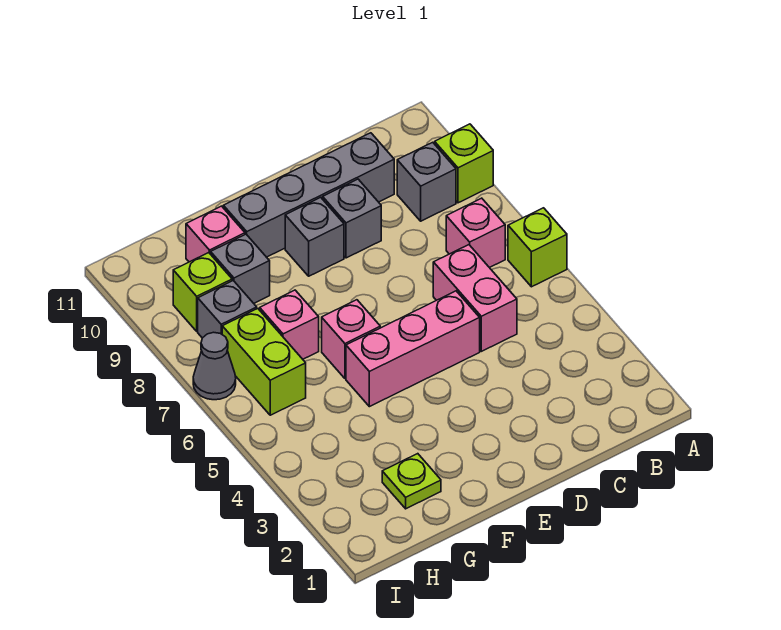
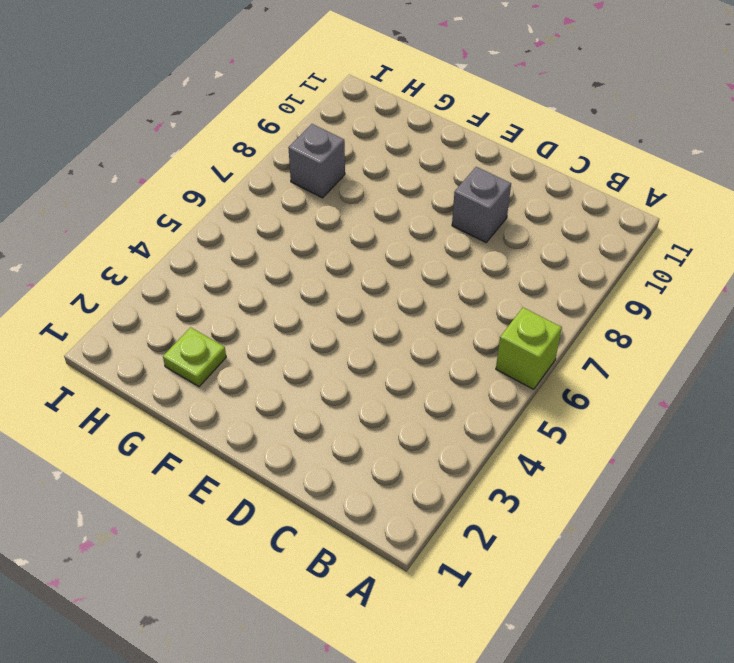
none -> lime brick A9 level 1
none -> pink brick B7 level 1
none -> grey brick B9 level 1

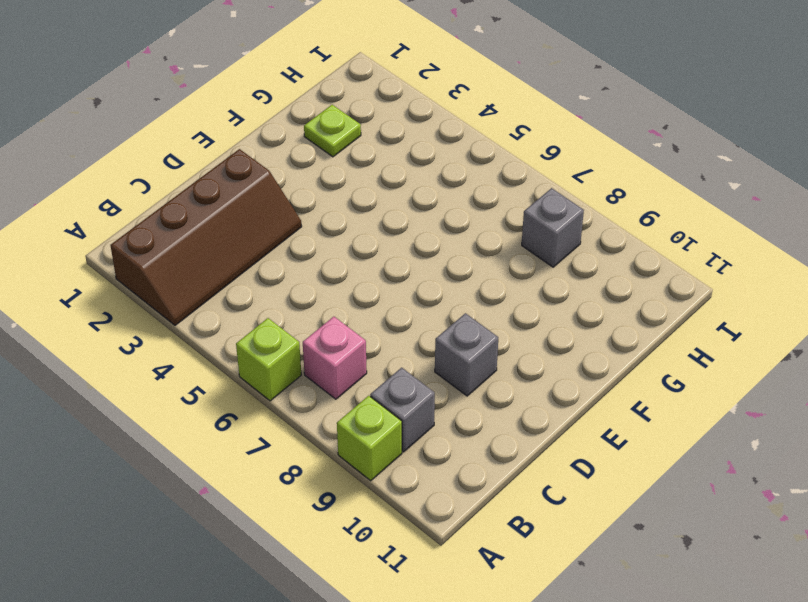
brown slope A2:D3 level 1 top 2 -> none
none -> pink brick C5:C6 level 1
none -> grey brick C10:F10 level 1
none -> pink brick D5:F5 level 1

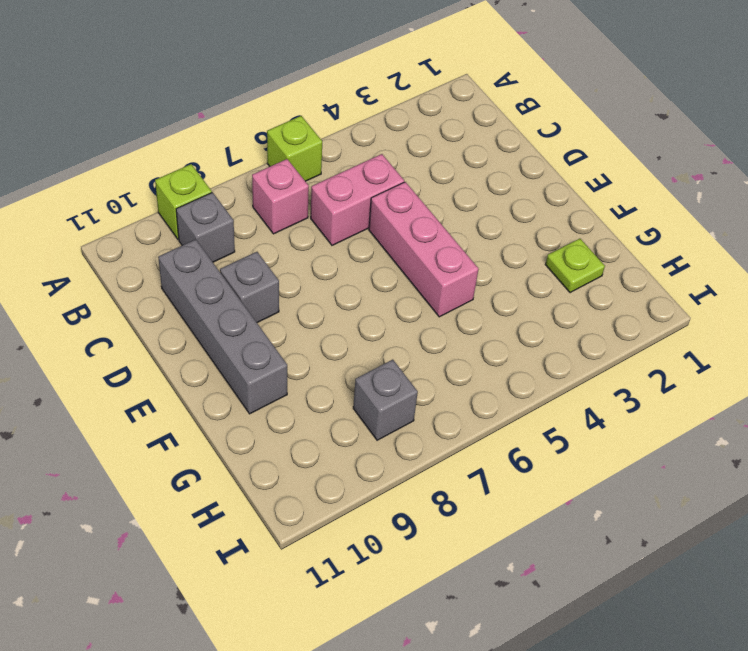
none -> grey brick E9 level 1
none -> pink brick F6 level 1
none -> pink brick G7 level 1

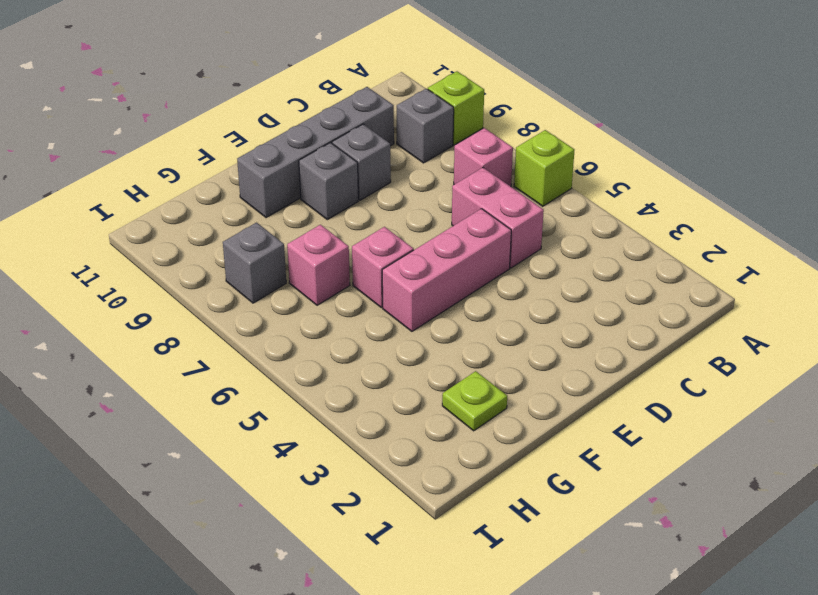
none -> grey brick G9 level 1
none -> pink brick G10 level 1
none -> lime brick H6:H7 level 1

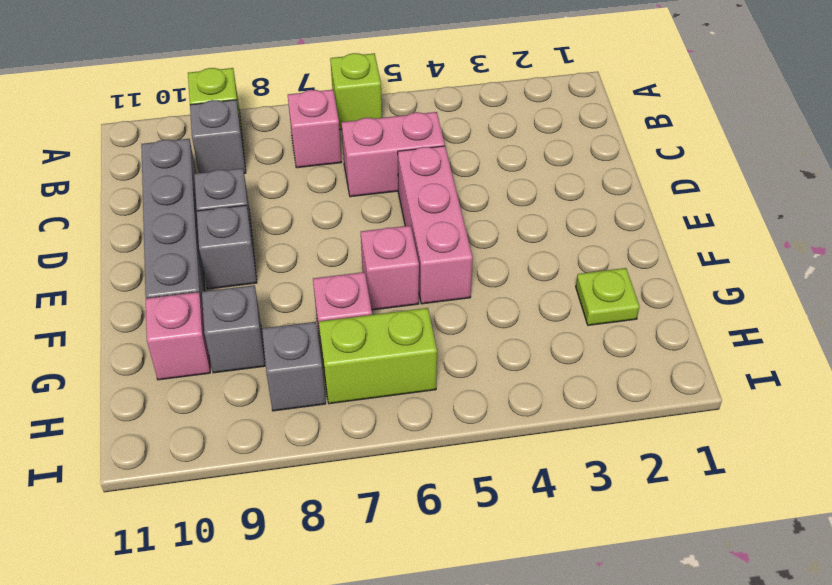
none -> lime brick H9 level 1
none -> grey cone I7 level 1

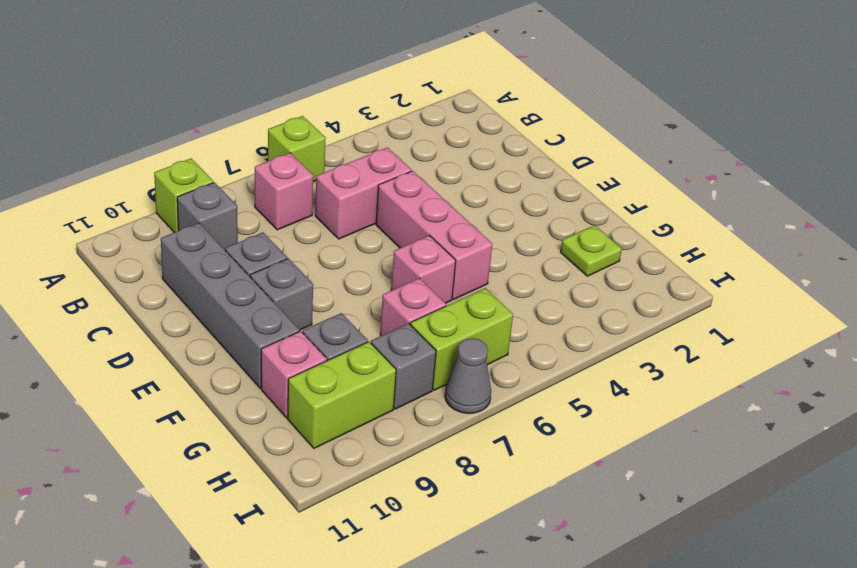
lime brick H9:H10 level 1 -> lime brick H9 level 1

• [TO DO]:
Give back exactly the run of lines that opens the material above and ends at the line with "none -> grey brick G9 level 1". Omit the pictures.

• [EXPECTED OUTPUT]:
none -> lime brick A9 level 1
none -> pink brick B7 level 1
none -> grey brick B9 level 1

brown slope A2:D3 level 1 top 2 -> none
none -> pink brick C5:C6 level 1
none -> grey brick C10:F10 level 1
none -> pink brick D5:F5 level 1

none -> grey brick E9 level 1
none -> pink brick F6 level 1
none -> pink brick G7 level 1

none -> grey brick G9 level 1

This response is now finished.